◆ Prompt:
Update the material below by replacing every occurrence of "file cabinet" with "filing cabinet". Leave all other text unchanged.

◆ Task data:
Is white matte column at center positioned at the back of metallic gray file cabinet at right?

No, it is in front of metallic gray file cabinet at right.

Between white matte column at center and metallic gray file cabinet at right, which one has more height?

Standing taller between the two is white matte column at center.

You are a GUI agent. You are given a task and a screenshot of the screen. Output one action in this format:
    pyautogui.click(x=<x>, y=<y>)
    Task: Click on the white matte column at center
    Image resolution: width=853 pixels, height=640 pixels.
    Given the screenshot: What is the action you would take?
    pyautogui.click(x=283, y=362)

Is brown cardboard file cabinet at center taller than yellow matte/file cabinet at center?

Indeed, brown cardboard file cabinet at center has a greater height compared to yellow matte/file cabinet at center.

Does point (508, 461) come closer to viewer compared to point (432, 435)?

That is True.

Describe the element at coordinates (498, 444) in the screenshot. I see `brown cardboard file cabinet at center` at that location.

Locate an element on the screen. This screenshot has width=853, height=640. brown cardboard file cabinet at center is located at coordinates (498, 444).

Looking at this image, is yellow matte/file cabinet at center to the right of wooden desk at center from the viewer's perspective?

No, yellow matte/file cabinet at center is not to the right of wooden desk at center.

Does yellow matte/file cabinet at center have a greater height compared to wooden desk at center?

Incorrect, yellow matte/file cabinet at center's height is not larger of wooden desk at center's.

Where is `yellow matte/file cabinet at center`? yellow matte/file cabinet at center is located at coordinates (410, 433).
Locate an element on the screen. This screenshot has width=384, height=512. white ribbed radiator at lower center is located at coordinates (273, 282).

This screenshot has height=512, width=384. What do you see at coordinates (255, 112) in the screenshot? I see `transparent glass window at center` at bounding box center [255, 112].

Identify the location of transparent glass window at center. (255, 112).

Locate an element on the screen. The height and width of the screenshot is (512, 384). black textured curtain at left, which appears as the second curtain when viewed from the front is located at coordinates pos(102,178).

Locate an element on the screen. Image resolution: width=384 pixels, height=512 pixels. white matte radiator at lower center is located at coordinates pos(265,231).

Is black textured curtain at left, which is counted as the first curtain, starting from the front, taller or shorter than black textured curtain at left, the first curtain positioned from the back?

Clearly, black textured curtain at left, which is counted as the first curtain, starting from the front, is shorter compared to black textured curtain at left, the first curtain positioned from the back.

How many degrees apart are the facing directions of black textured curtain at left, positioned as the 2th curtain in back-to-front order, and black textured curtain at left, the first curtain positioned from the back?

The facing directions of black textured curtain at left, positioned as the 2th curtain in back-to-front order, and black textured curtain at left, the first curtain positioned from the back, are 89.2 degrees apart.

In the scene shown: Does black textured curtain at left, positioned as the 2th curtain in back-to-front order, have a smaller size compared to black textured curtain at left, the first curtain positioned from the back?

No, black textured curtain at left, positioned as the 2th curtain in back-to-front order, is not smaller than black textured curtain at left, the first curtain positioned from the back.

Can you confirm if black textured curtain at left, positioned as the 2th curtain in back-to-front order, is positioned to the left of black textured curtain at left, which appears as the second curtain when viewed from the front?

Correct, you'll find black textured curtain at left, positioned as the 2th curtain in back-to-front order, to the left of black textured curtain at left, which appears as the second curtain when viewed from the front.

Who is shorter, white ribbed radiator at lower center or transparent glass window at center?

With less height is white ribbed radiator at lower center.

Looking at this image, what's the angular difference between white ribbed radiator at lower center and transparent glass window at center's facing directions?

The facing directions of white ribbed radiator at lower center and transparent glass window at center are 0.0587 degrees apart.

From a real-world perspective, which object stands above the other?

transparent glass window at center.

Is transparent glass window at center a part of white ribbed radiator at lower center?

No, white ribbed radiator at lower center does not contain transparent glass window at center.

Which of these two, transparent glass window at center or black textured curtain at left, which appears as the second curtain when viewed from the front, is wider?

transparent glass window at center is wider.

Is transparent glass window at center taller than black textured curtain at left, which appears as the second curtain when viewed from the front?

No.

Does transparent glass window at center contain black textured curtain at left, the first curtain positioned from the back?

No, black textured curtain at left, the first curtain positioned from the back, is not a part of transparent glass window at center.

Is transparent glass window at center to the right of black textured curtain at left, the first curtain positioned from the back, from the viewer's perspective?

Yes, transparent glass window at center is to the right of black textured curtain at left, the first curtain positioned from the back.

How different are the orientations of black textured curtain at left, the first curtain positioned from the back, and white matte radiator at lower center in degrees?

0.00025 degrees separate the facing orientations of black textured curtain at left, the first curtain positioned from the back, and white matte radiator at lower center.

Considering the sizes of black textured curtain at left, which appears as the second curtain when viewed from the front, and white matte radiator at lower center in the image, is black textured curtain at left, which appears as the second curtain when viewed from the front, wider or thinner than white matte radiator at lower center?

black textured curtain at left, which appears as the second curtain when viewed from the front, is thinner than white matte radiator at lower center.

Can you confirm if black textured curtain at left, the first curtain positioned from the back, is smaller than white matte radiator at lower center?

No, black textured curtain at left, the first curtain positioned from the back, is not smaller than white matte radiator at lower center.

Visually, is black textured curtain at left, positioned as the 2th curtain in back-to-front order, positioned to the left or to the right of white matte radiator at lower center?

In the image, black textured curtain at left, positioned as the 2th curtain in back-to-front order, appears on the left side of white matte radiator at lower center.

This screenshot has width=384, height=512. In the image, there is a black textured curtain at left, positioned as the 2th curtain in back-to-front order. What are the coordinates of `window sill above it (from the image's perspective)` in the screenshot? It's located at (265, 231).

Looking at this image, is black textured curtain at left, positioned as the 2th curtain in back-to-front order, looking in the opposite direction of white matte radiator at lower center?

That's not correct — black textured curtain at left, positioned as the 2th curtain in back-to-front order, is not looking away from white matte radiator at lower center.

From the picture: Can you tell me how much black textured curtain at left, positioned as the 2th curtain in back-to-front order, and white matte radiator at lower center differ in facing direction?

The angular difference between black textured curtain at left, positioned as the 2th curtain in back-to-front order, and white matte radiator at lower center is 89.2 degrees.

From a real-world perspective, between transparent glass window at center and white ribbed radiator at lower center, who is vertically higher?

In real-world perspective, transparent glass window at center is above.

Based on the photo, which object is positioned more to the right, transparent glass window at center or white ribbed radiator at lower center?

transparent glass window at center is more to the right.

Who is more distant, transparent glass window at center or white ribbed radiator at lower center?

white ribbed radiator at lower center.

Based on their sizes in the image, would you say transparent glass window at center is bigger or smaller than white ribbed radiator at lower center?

◆ Result of the task:
Is white matte column at center positioned at the back of metallic gray filing cabinet at right?

No, it is in front of metallic gray filing cabinet at right.

Between white matte column at center and metallic gray filing cabinet at right, which one has more height?

Standing taller between the two is white matte column at center.

You are a GUI agent. You are given a task and a screenshot of the screen. Output one action in this format:
    pyautogui.click(x=<x>, y=<y>)
    Task: Click on the white matte column at center
    Image resolution: width=853 pixels, height=640 pixels.
    Given the screenshot: What is the action you would take?
    pyautogui.click(x=283, y=362)

Is brown cardboard filing cabinet at center taller than yellow matte/filing cabinet at center?

Indeed, brown cardboard filing cabinet at center has a greater height compared to yellow matte/filing cabinet at center.

Does point (508, 461) come closer to viewer compared to point (432, 435)?

That is True.

Describe the element at coordinates (498, 444) in the screenshot. I see `brown cardboard filing cabinet at center` at that location.

Locate an element on the screen. This screenshot has width=853, height=640. brown cardboard filing cabinet at center is located at coordinates (498, 444).

Looking at this image, is yellow matte/filing cabinet at center to the right of wooden desk at center from the viewer's perspective?

No, yellow matte/filing cabinet at center is not to the right of wooden desk at center.

Does yellow matte/filing cabinet at center have a greater height compared to wooden desk at center?

Incorrect, yellow matte/filing cabinet at center's height is not larger of wooden desk at center's.

Where is `yellow matte/filing cabinet at center`? yellow matte/filing cabinet at center is located at coordinates (410, 433).
Locate an element on the screen. This screenshot has width=384, height=512. white ribbed radiator at lower center is located at coordinates (273, 282).

This screenshot has height=512, width=384. What do you see at coordinates (255, 112) in the screenshot? I see `transparent glass window at center` at bounding box center [255, 112].

Identify the location of transparent glass window at center. (255, 112).

Locate an element on the screen. The height and width of the screenshot is (512, 384). black textured curtain at left, which appears as the second curtain when viewed from the front is located at coordinates pos(102,178).

Locate an element on the screen. Image resolution: width=384 pixels, height=512 pixels. white matte radiator at lower center is located at coordinates pos(265,231).

Is black textured curtain at left, which is counted as the first curtain, starting from the front, taller or shorter than black textured curtain at left, the first curtain positioned from the back?

Clearly, black textured curtain at left, which is counted as the first curtain, starting from the front, is shorter compared to black textured curtain at left, the first curtain positioned from the back.

How many degrees apart are the facing directions of black textured curtain at left, positioned as the 2th curtain in back-to-front order, and black textured curtain at left, the first curtain positioned from the back?

The facing directions of black textured curtain at left, positioned as the 2th curtain in back-to-front order, and black textured curtain at left, the first curtain positioned from the back, are 89.2 degrees apart.

In the scene shown: Does black textured curtain at left, positioned as the 2th curtain in back-to-front order, have a smaller size compared to black textured curtain at left, the first curtain positioned from the back?

No, black textured curtain at left, positioned as the 2th curtain in back-to-front order, is not smaller than black textured curtain at left, the first curtain positioned from the back.

Can you confirm if black textured curtain at left, positioned as the 2th curtain in back-to-front order, is positioned to the left of black textured curtain at left, which appears as the second curtain when viewed from the front?

Correct, you'll find black textured curtain at left, positioned as the 2th curtain in back-to-front order, to the left of black textured curtain at left, which appears as the second curtain when viewed from the front.

Who is shorter, white ribbed radiator at lower center or transparent glass window at center?

With less height is white ribbed radiator at lower center.

Looking at this image, what's the angular difference between white ribbed radiator at lower center and transparent glass window at center's facing directions?

The facing directions of white ribbed radiator at lower center and transparent glass window at center are 0.0587 degrees apart.

From a real-world perspective, which object stands above the other?

transparent glass window at center.

Is transparent glass window at center a part of white ribbed radiator at lower center?

No, white ribbed radiator at lower center does not contain transparent glass window at center.

Which of these two, transparent glass window at center or black textured curtain at left, which appears as the second curtain when viewed from the front, is wider?

transparent glass window at center is wider.

Is transparent glass window at center taller than black textured curtain at left, which appears as the second curtain when viewed from the front?

No.

Does transparent glass window at center contain black textured curtain at left, the first curtain positioned from the back?

No, black textured curtain at left, the first curtain positioned from the back, is not a part of transparent glass window at center.

Is transparent glass window at center to the right of black textured curtain at left, the first curtain positioned from the back, from the viewer's perspective?

Yes, transparent glass window at center is to the right of black textured curtain at left, the first curtain positioned from the back.

How different are the orientations of black textured curtain at left, the first curtain positioned from the back, and white matte radiator at lower center in degrees?

0.00025 degrees separate the facing orientations of black textured curtain at left, the first curtain positioned from the back, and white matte radiator at lower center.

Considering the sizes of black textured curtain at left, which appears as the second curtain when viewed from the front, and white matte radiator at lower center in the image, is black textured curtain at left, which appears as the second curtain when viewed from the front, wider or thinner than white matte radiator at lower center?

black textured curtain at left, which appears as the second curtain when viewed from the front, is thinner than white matte radiator at lower center.

Can you confirm if black textured curtain at left, the first curtain positioned from the back, is smaller than white matte radiator at lower center?

No, black textured curtain at left, the first curtain positioned from the back, is not smaller than white matte radiator at lower center.

Visually, is black textured curtain at left, positioned as the 2th curtain in back-to-front order, positioned to the left or to the right of white matte radiator at lower center?

In the image, black textured curtain at left, positioned as the 2th curtain in back-to-front order, appears on the left side of white matte radiator at lower center.

This screenshot has width=384, height=512. In the image, there is a black textured curtain at left, positioned as the 2th curtain in back-to-front order. What are the coordinates of `window sill above it (from the image's perspective)` in the screenshot? It's located at (265, 231).

Looking at this image, is black textured curtain at left, positioned as the 2th curtain in back-to-front order, looking in the opposite direction of white matte radiator at lower center?

That's not correct — black textured curtain at left, positioned as the 2th curtain in back-to-front order, is not looking away from white matte radiator at lower center.

From the picture: Can you tell me how much black textured curtain at left, positioned as the 2th curtain in back-to-front order, and white matte radiator at lower center differ in facing direction?

The angular difference between black textured curtain at left, positioned as the 2th curtain in back-to-front order, and white matte radiator at lower center is 89.2 degrees.

From a real-world perspective, between transparent glass window at center and white ribbed radiator at lower center, who is vertically higher?

In real-world perspective, transparent glass window at center is above.

Based on the photo, which object is positioned more to the right, transparent glass window at center or white ribbed radiator at lower center?

transparent glass window at center is more to the right.

Who is more distant, transparent glass window at center or white ribbed radiator at lower center?

white ribbed radiator at lower center.

Based on their sizes in the image, would you say transparent glass window at center is bigger or smaller than white ribbed radiator at lower center?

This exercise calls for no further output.